THE PROBLEM:
In the stretch from the line containing "yellow L-shape: moved 21 px right, 12 px down" through the line containing "purple cross: moved 1 px right, 1 px down", replace "pentagon" with "octagon" and leave everything else unchanged. Give only those lines of the items, with the pictures left out.

Begin DATASET RECORDS

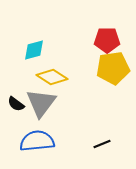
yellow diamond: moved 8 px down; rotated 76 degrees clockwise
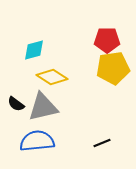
gray triangle: moved 2 px right, 4 px down; rotated 40 degrees clockwise
black line: moved 1 px up
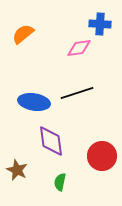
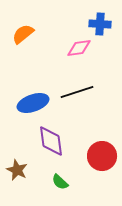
black line: moved 1 px up
blue ellipse: moved 1 px left, 1 px down; rotated 28 degrees counterclockwise
green semicircle: rotated 60 degrees counterclockwise
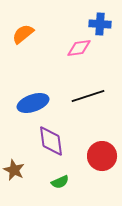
black line: moved 11 px right, 4 px down
brown star: moved 3 px left
green semicircle: rotated 66 degrees counterclockwise
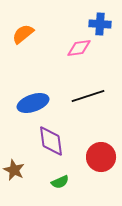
red circle: moved 1 px left, 1 px down
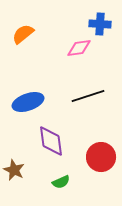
blue ellipse: moved 5 px left, 1 px up
green semicircle: moved 1 px right
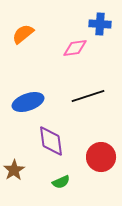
pink diamond: moved 4 px left
brown star: rotated 15 degrees clockwise
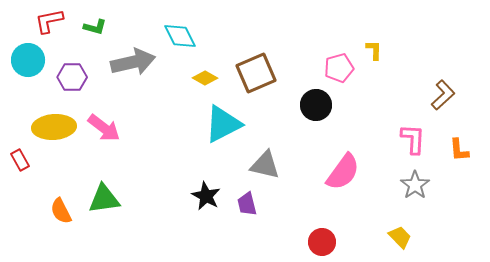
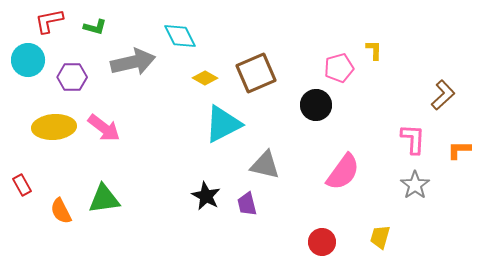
orange L-shape: rotated 95 degrees clockwise
red rectangle: moved 2 px right, 25 px down
yellow trapezoid: moved 20 px left; rotated 120 degrees counterclockwise
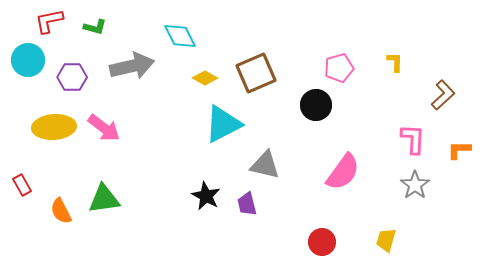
yellow L-shape: moved 21 px right, 12 px down
gray arrow: moved 1 px left, 4 px down
yellow trapezoid: moved 6 px right, 3 px down
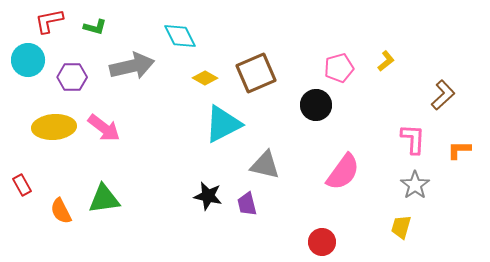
yellow L-shape: moved 9 px left, 1 px up; rotated 50 degrees clockwise
black star: moved 2 px right; rotated 16 degrees counterclockwise
yellow trapezoid: moved 15 px right, 13 px up
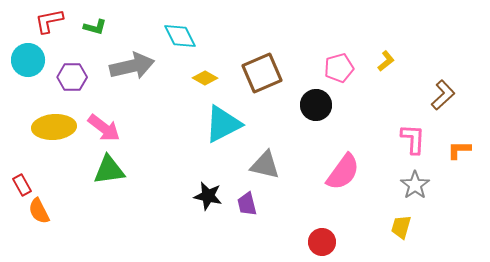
brown square: moved 6 px right
green triangle: moved 5 px right, 29 px up
orange semicircle: moved 22 px left
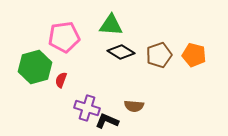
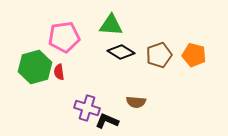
red semicircle: moved 2 px left, 8 px up; rotated 28 degrees counterclockwise
brown semicircle: moved 2 px right, 4 px up
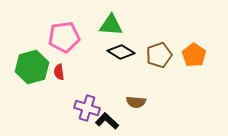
orange pentagon: rotated 20 degrees clockwise
green hexagon: moved 3 px left
black L-shape: rotated 20 degrees clockwise
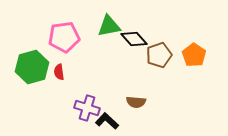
green triangle: moved 2 px left, 1 px down; rotated 15 degrees counterclockwise
black diamond: moved 13 px right, 13 px up; rotated 16 degrees clockwise
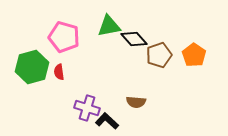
pink pentagon: rotated 24 degrees clockwise
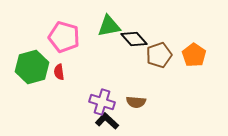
purple cross: moved 15 px right, 6 px up
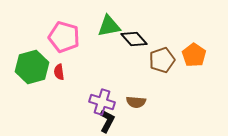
brown pentagon: moved 3 px right, 5 px down
black L-shape: rotated 75 degrees clockwise
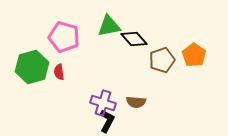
purple cross: moved 1 px right, 1 px down
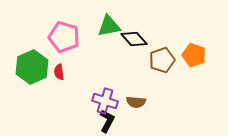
orange pentagon: rotated 15 degrees counterclockwise
green hexagon: rotated 8 degrees counterclockwise
purple cross: moved 2 px right, 2 px up
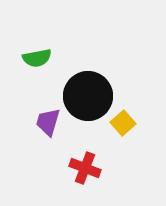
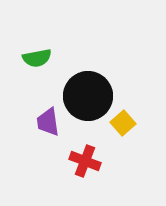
purple trapezoid: rotated 24 degrees counterclockwise
red cross: moved 7 px up
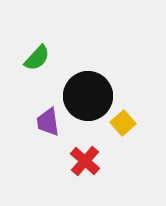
green semicircle: rotated 36 degrees counterclockwise
red cross: rotated 20 degrees clockwise
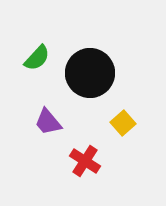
black circle: moved 2 px right, 23 px up
purple trapezoid: rotated 32 degrees counterclockwise
red cross: rotated 8 degrees counterclockwise
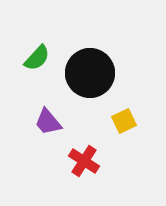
yellow square: moved 1 px right, 2 px up; rotated 15 degrees clockwise
red cross: moved 1 px left
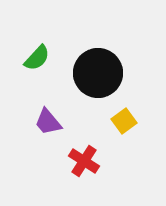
black circle: moved 8 px right
yellow square: rotated 10 degrees counterclockwise
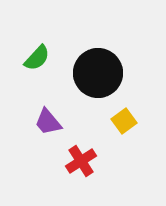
red cross: moved 3 px left; rotated 24 degrees clockwise
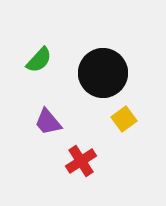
green semicircle: moved 2 px right, 2 px down
black circle: moved 5 px right
yellow square: moved 2 px up
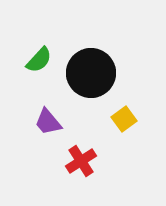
black circle: moved 12 px left
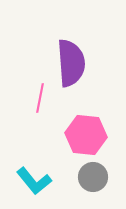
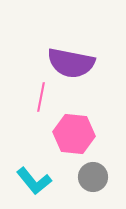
purple semicircle: rotated 105 degrees clockwise
pink line: moved 1 px right, 1 px up
pink hexagon: moved 12 px left, 1 px up
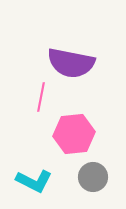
pink hexagon: rotated 12 degrees counterclockwise
cyan L-shape: rotated 24 degrees counterclockwise
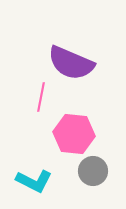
purple semicircle: rotated 12 degrees clockwise
pink hexagon: rotated 12 degrees clockwise
gray circle: moved 6 px up
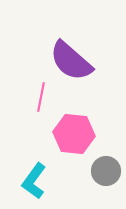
purple semicircle: moved 2 px up; rotated 18 degrees clockwise
gray circle: moved 13 px right
cyan L-shape: rotated 99 degrees clockwise
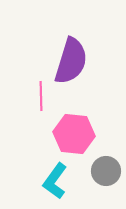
purple semicircle: rotated 114 degrees counterclockwise
pink line: moved 1 px up; rotated 12 degrees counterclockwise
cyan L-shape: moved 21 px right
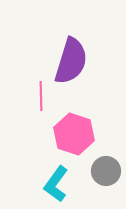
pink hexagon: rotated 12 degrees clockwise
cyan L-shape: moved 1 px right, 3 px down
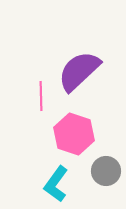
purple semicircle: moved 8 px right, 10 px down; rotated 150 degrees counterclockwise
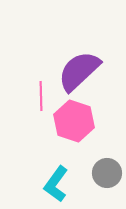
pink hexagon: moved 13 px up
gray circle: moved 1 px right, 2 px down
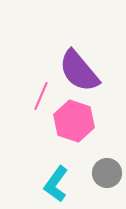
purple semicircle: rotated 87 degrees counterclockwise
pink line: rotated 24 degrees clockwise
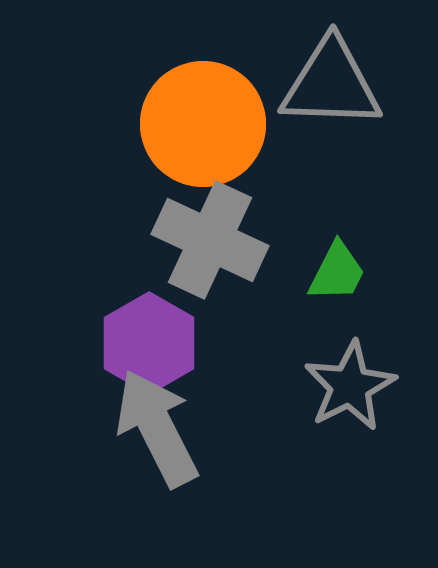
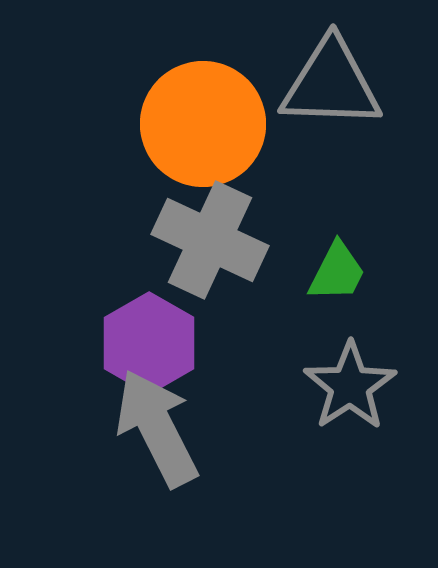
gray star: rotated 6 degrees counterclockwise
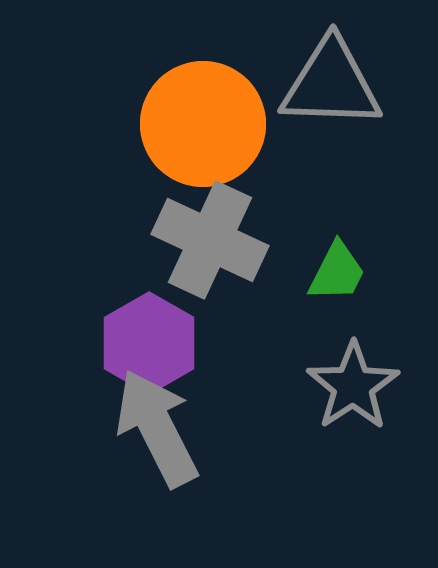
gray star: moved 3 px right
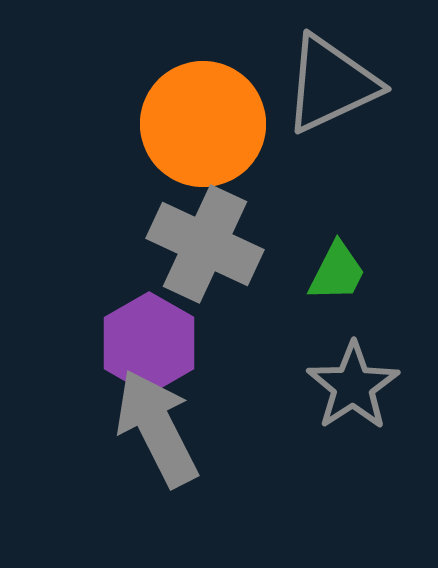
gray triangle: rotated 27 degrees counterclockwise
gray cross: moved 5 px left, 4 px down
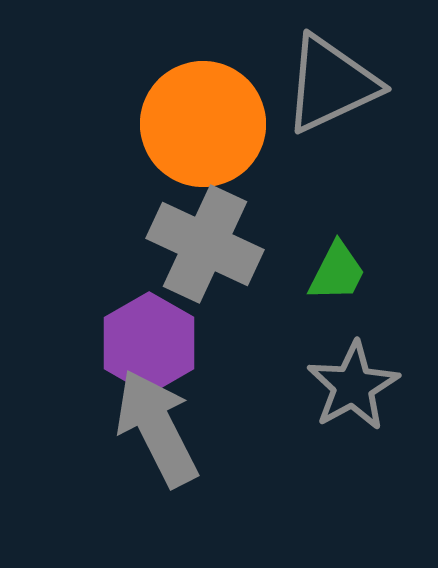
gray star: rotated 4 degrees clockwise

End DATASET RECORDS

EXERCISE SOLUTION:
yellow L-shape: moved 21 px right, 12 px down
gray arrow: moved 1 px left, 4 px down
yellow trapezoid: moved 6 px right, 3 px down
yellow L-shape: moved 9 px left, 1 px up; rotated 50 degrees clockwise
black star: moved 2 px right; rotated 16 degrees counterclockwise
yellow trapezoid: moved 15 px right, 13 px up
brown square: moved 6 px right
green triangle: moved 5 px right, 29 px up
orange semicircle: moved 22 px left
red semicircle: moved 2 px left, 8 px up; rotated 28 degrees counterclockwise
brown semicircle: moved 2 px right, 4 px up
orange octagon: rotated 20 degrees clockwise
green hexagon: moved 3 px left
black L-shape: rotated 20 degrees clockwise
green triangle: moved 2 px left, 1 px down; rotated 15 degrees counterclockwise
black diamond: moved 13 px right, 13 px up; rotated 16 degrees clockwise
pink octagon: rotated 24 degrees clockwise
purple cross: moved 15 px right, 6 px up
brown octagon: moved 3 px right, 5 px down
black L-shape: rotated 75 degrees clockwise
purple cross: moved 1 px right, 1 px down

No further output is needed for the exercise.